* THE PROBLEM *
Word for word, copy all the data and drop the pictures.

[Records excerpted from a collection]
----------

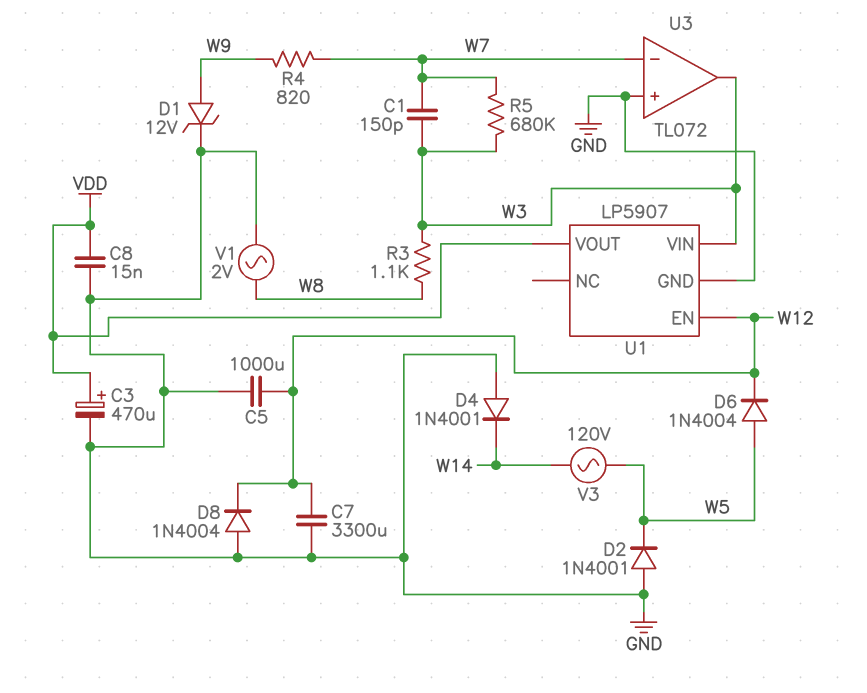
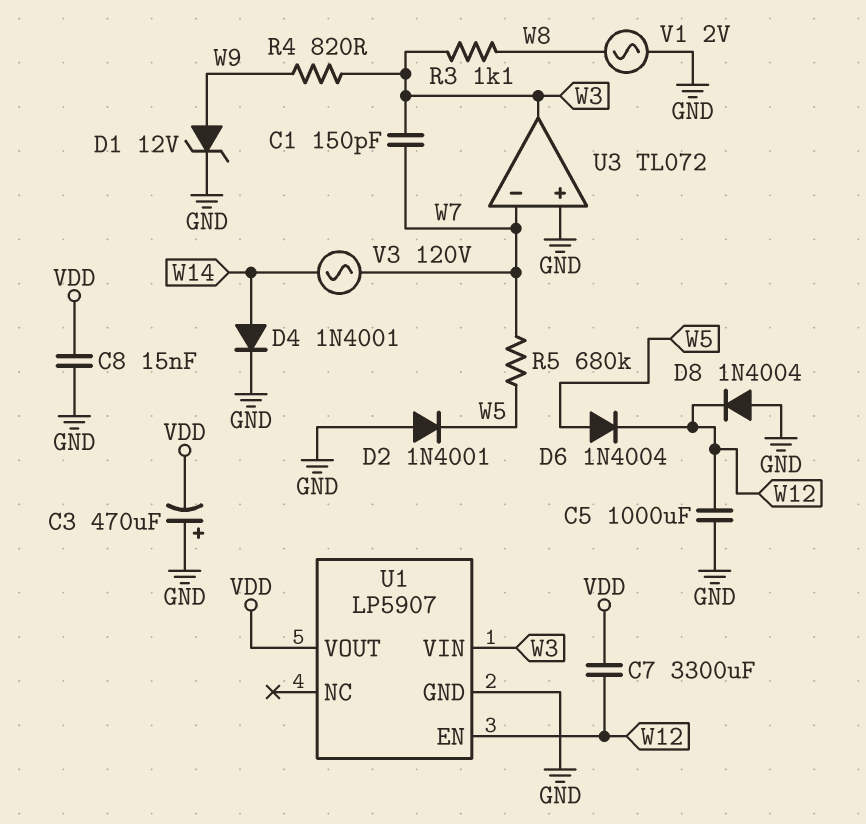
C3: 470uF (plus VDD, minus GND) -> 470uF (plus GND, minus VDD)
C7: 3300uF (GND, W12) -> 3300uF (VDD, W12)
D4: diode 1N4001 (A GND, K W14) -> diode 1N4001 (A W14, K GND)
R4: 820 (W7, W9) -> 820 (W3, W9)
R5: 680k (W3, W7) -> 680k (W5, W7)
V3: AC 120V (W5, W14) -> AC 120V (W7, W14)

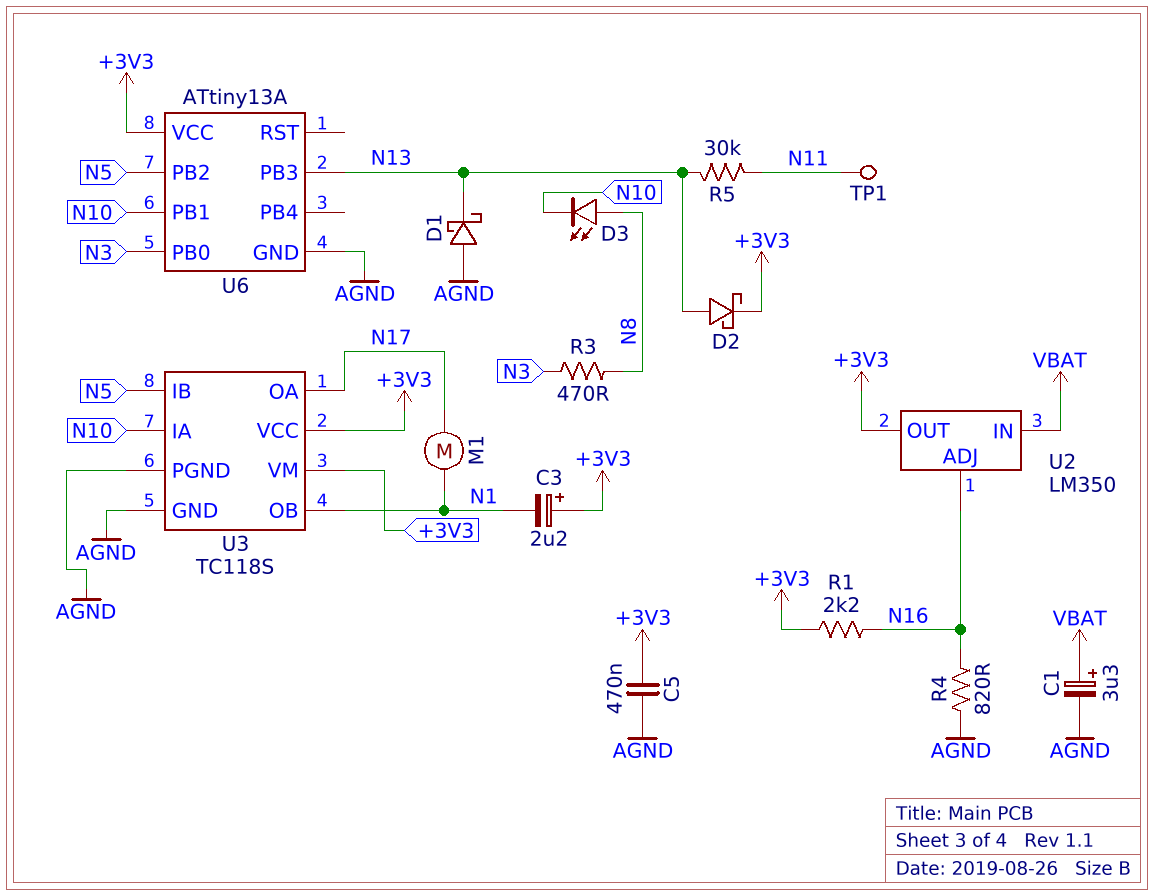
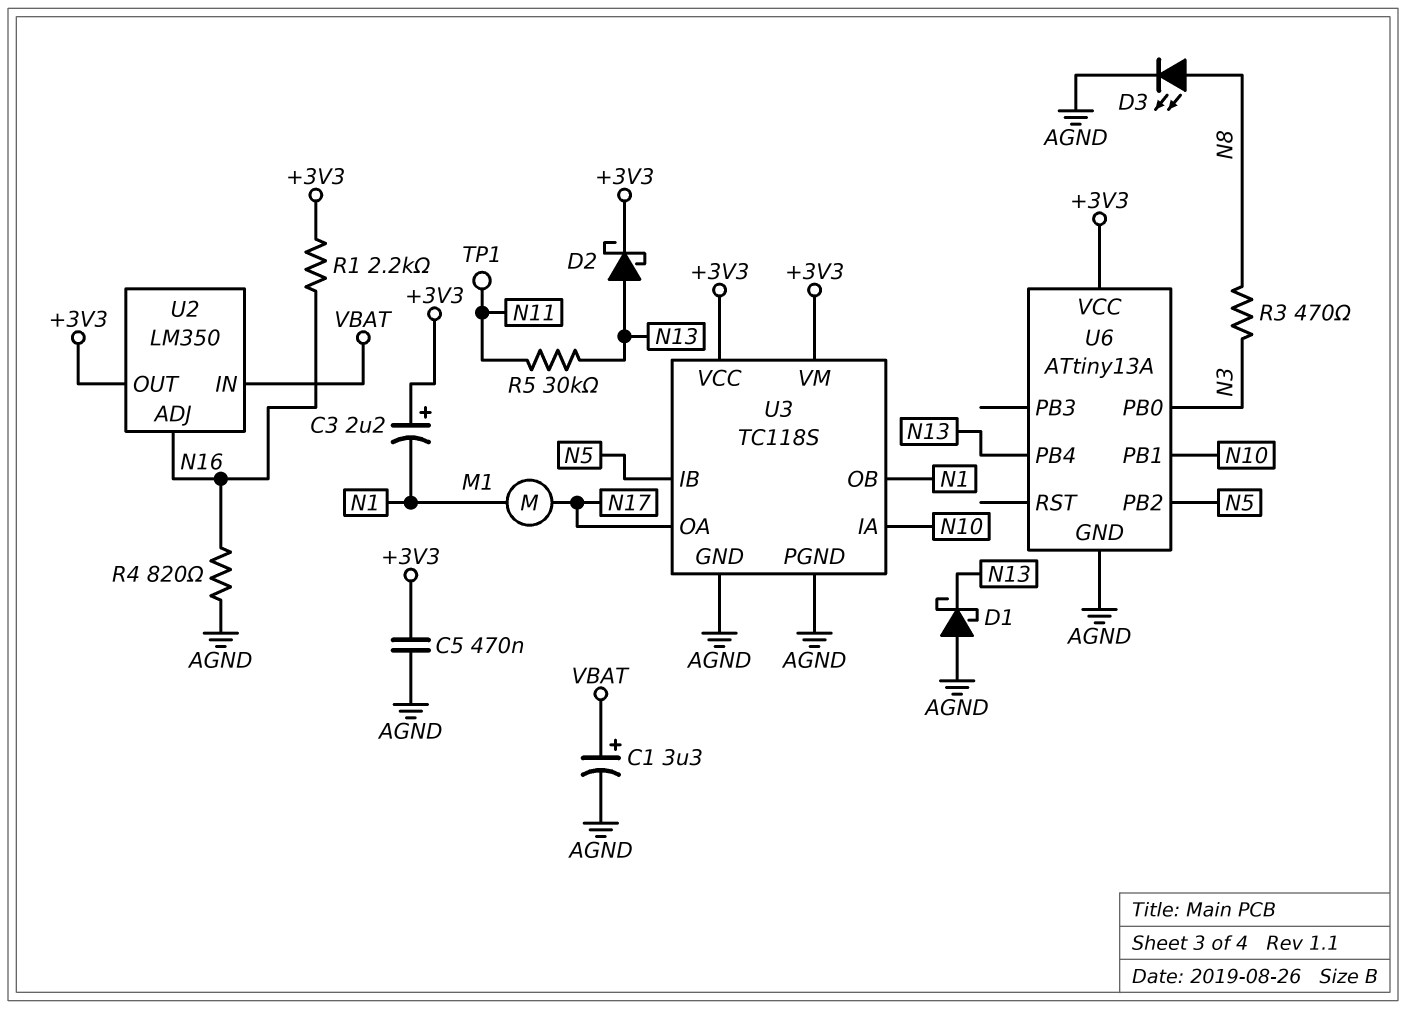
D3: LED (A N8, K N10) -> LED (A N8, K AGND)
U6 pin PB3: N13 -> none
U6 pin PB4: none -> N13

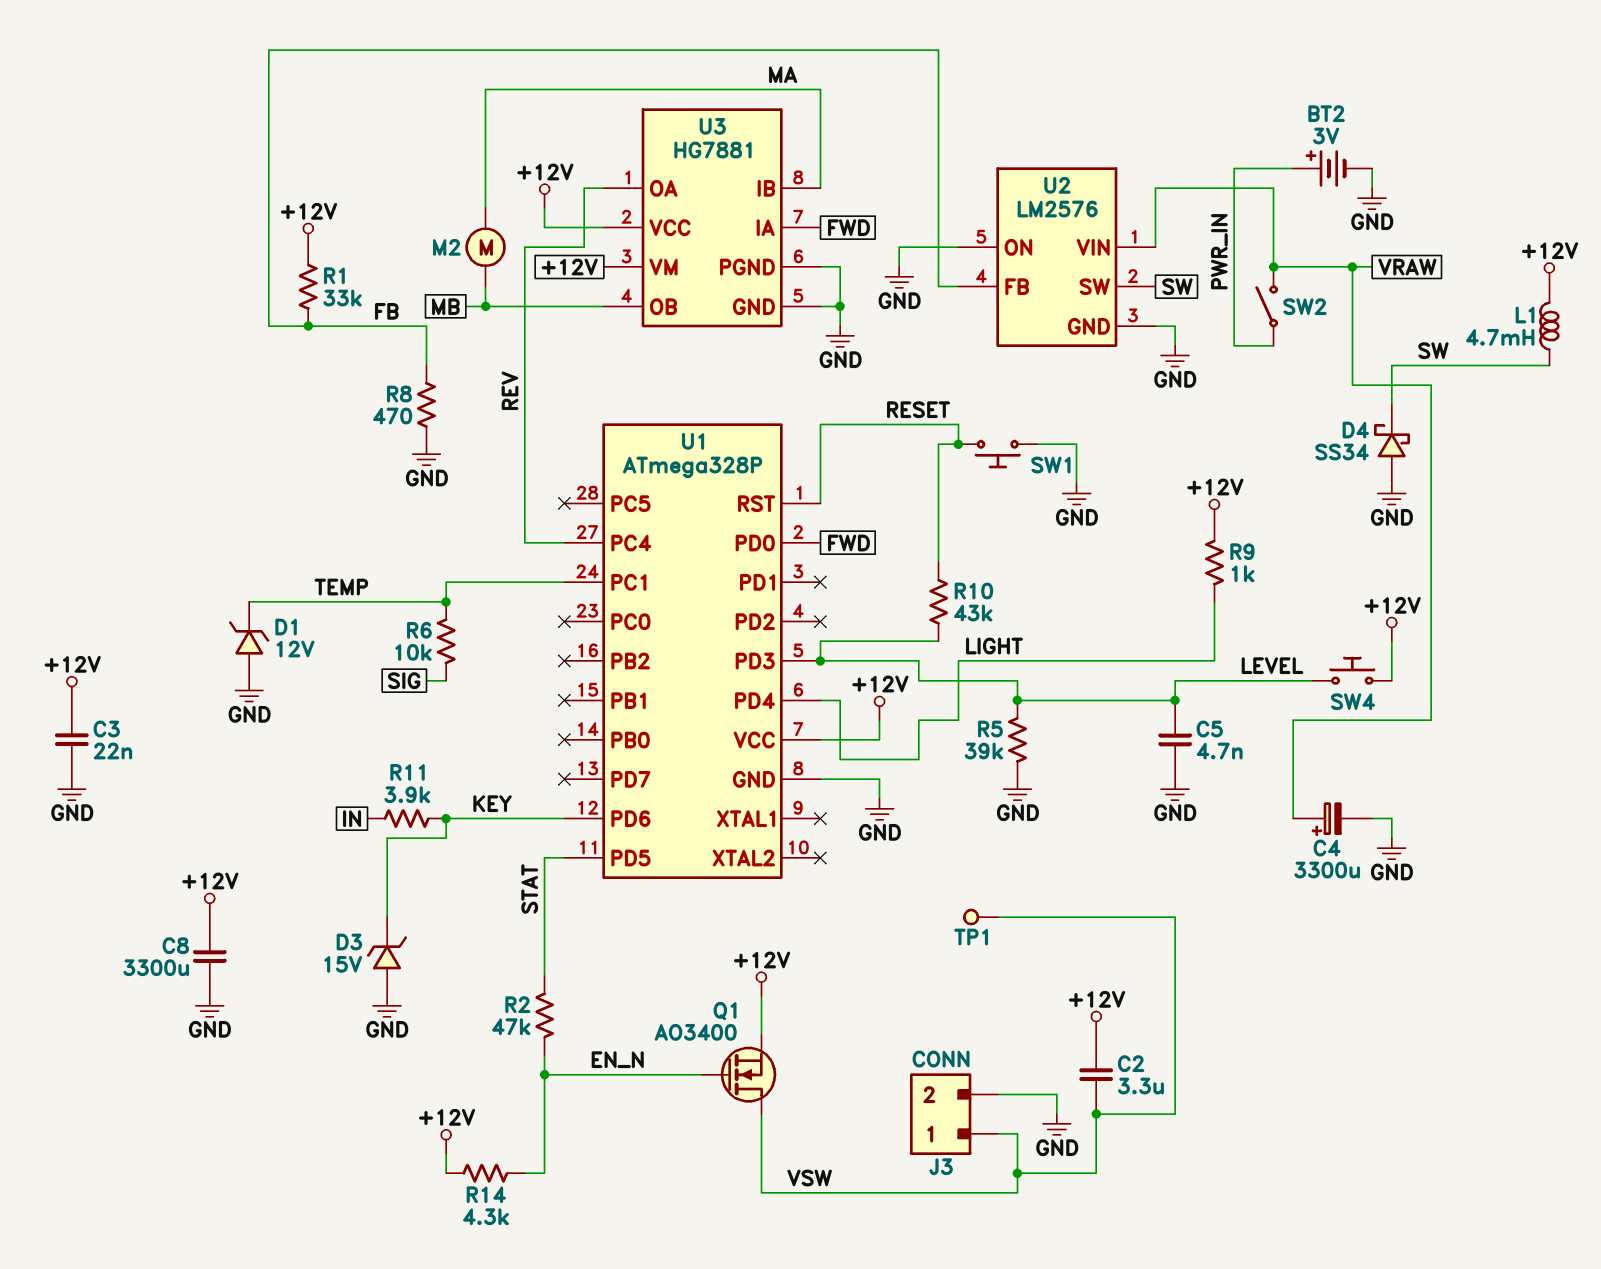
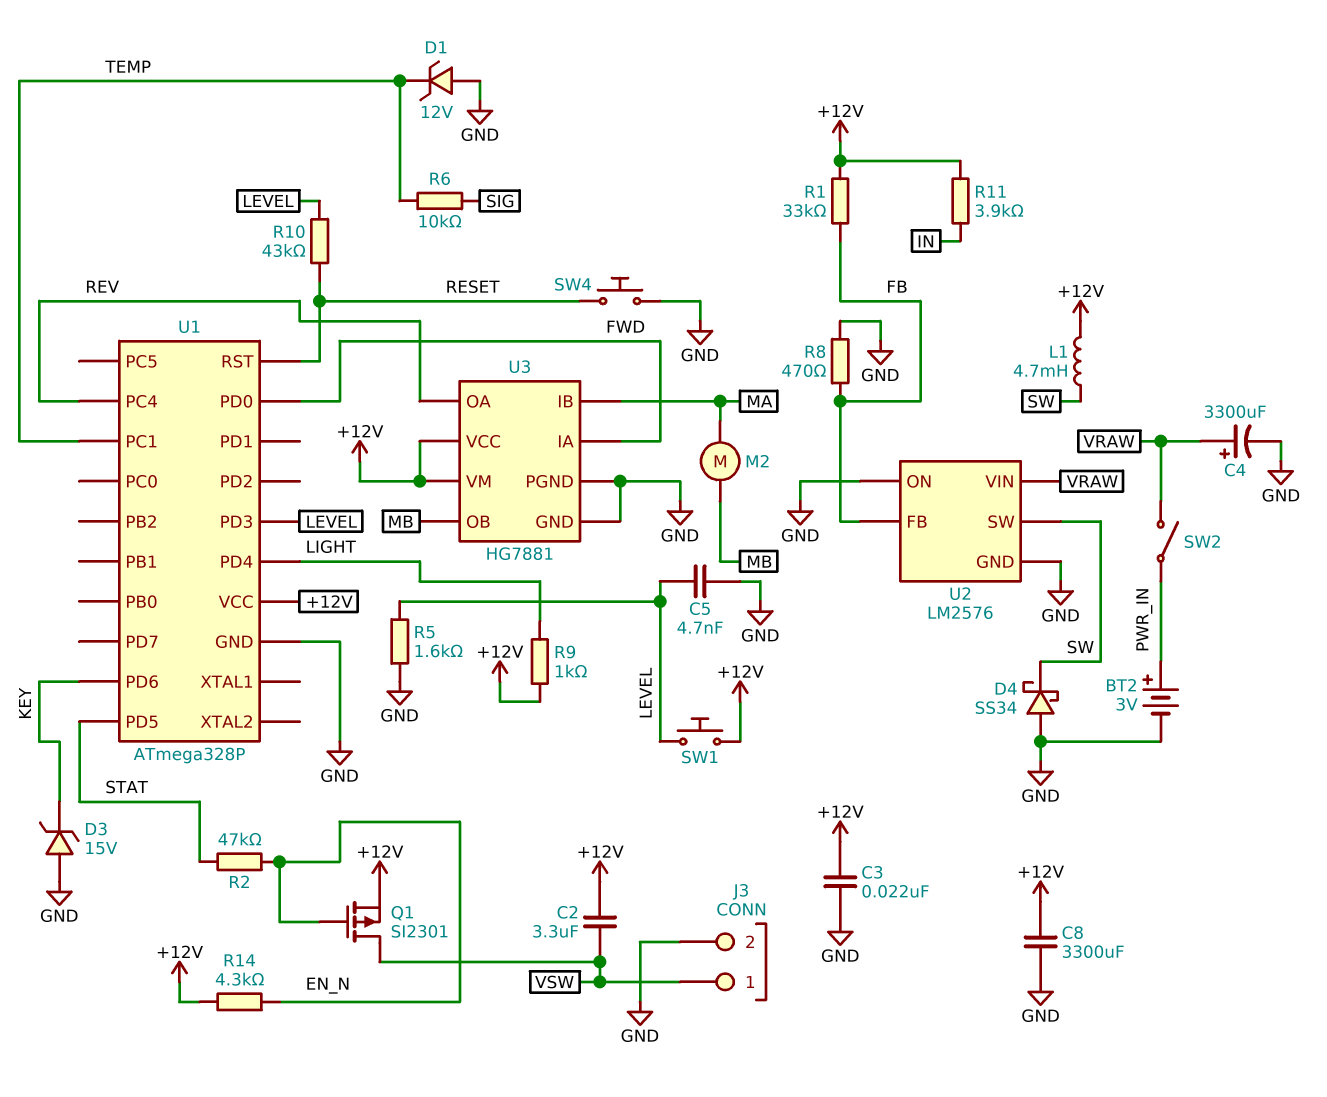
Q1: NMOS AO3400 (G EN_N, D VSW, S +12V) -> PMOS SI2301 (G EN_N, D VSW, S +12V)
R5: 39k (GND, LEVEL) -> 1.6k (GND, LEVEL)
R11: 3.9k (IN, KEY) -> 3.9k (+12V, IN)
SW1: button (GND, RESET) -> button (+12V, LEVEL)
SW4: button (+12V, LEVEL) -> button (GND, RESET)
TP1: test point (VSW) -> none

----------

* TASK OUTPUT *
C3: 470uF (plus VDD, minus GND) -> 470uF (plus GND, minus VDD)
C7: 3300uF (GND, W12) -> 3300uF (VDD, W12)
D4: diode 1N4001 (A GND, K W14) -> diode 1N4001 (A W14, K GND)
R4: 820 (W7, W9) -> 820 (W3, W9)
R5: 680k (W3, W7) -> 680k (W5, W7)
V3: AC 120V (W5, W14) -> AC 120V (W7, W14)

D3: LED (A N8, K N10) -> LED (A N8, K AGND)
U6 pin PB3: N13 -> none
U6 pin PB4: none -> N13

Q1: NMOS AO3400 (G EN_N, D VSW, S +12V) -> PMOS SI2301 (G EN_N, D VSW, S +12V)
R5: 39k (GND, LEVEL) -> 1.6k (GND, LEVEL)
R11: 3.9k (IN, KEY) -> 3.9k (+12V, IN)
SW1: button (GND, RESET) -> button (+12V, LEVEL)
SW4: button (+12V, LEVEL) -> button (GND, RESET)
TP1: test point (VSW) -> none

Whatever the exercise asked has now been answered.